Exact copies of all the lines below are wanted, without a single picture.

Image change detection data:
_ _ _ _

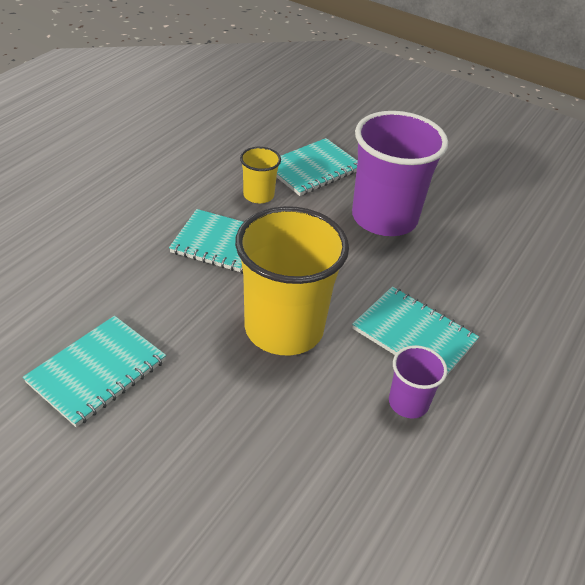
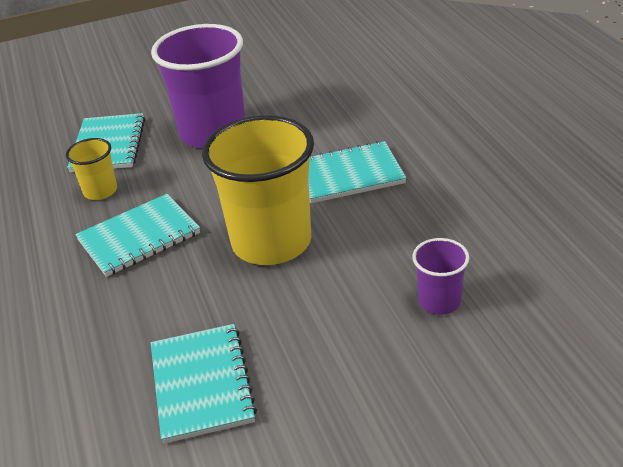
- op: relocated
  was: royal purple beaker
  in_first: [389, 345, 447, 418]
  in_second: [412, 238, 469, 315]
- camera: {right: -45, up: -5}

_ _ _ _

-- Result below --
- op: relocated
  was: royal purple beaker
  in_first: [389, 345, 447, 418]
  in_second: [412, 238, 469, 315]
- camera: {right: -45, up: -5}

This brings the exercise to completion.